**Material shown:**
"""

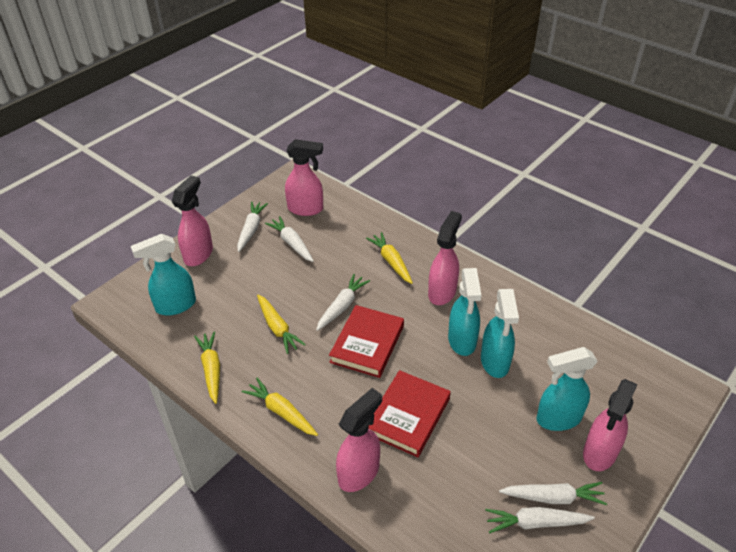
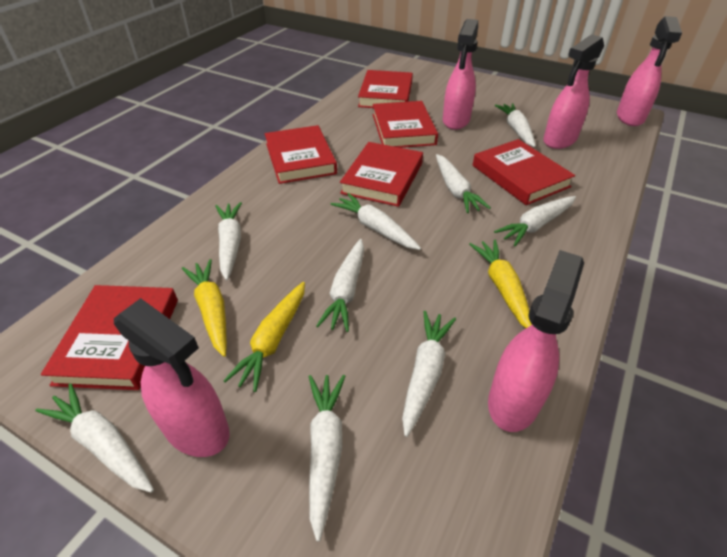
red book: 2 -> 6
turquoise spray bottle: 4 -> 0
white carrot: 5 -> 9
yellow carrot: 4 -> 3

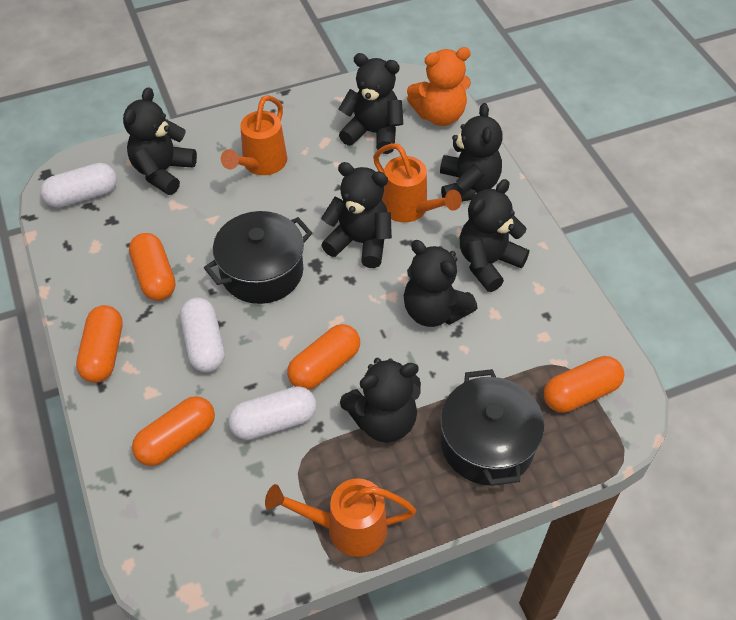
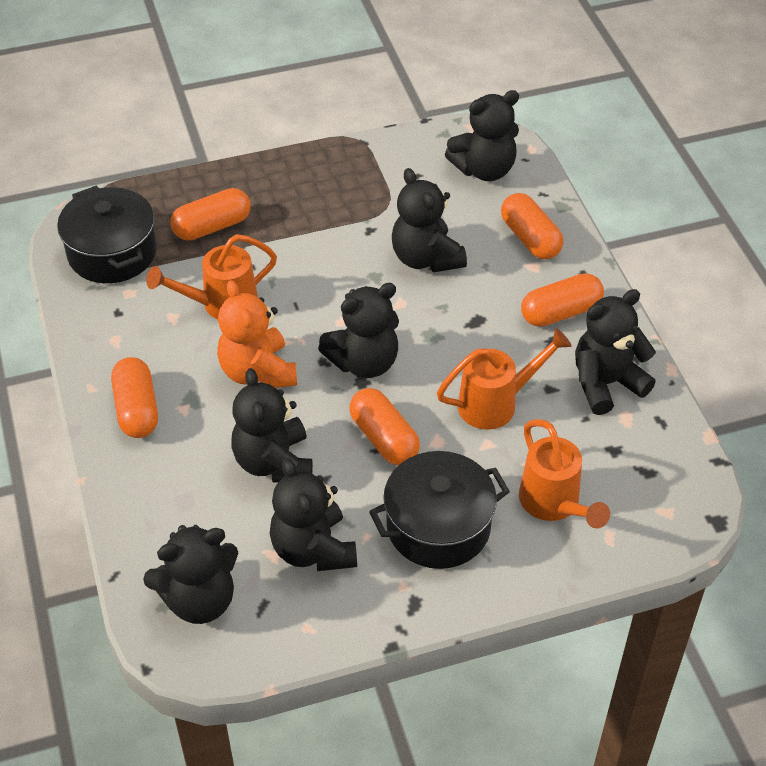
white capsule: 3 -> 0

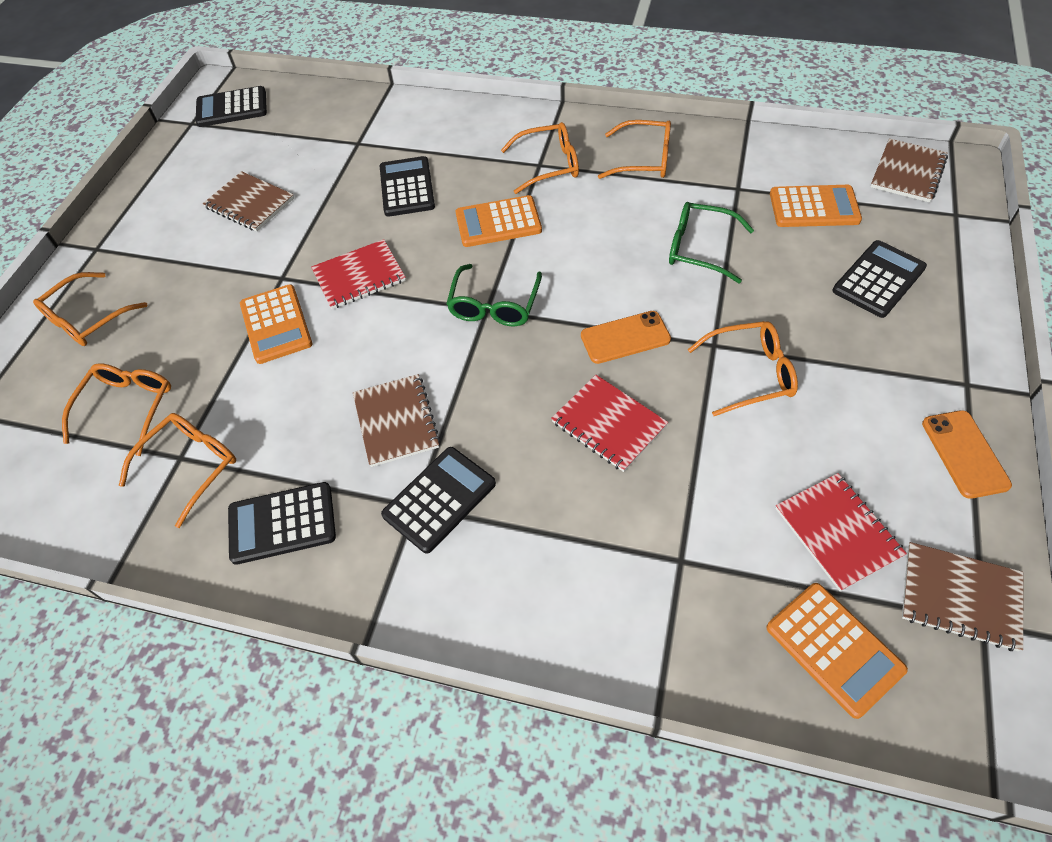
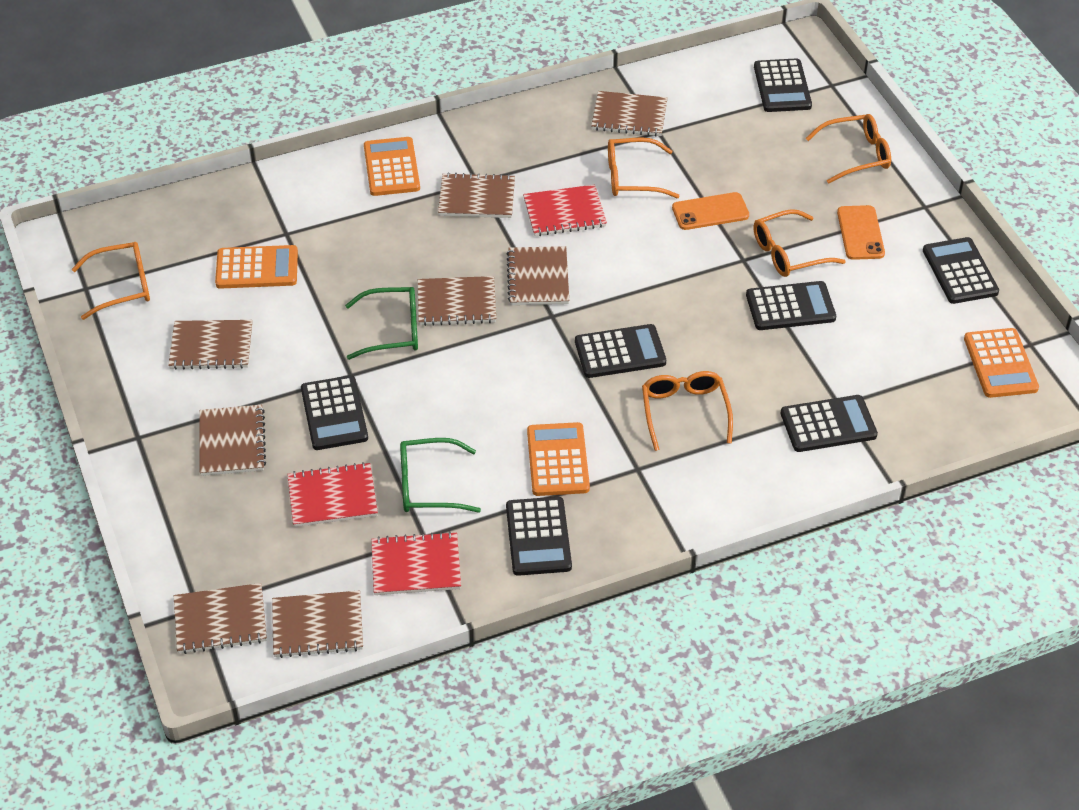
black calculator: 5 -> 7
brown notebook: 4 -> 8
orange glasses: 6 -> 5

"""

**Task directions:**
Take the line that holds "black calculator: 5 -> 7" as the first line and the last line of the data as the final one. Retype everything between, both included, exactly.

**Output below:**
black calculator: 5 -> 7
brown notebook: 4 -> 8
orange glasses: 6 -> 5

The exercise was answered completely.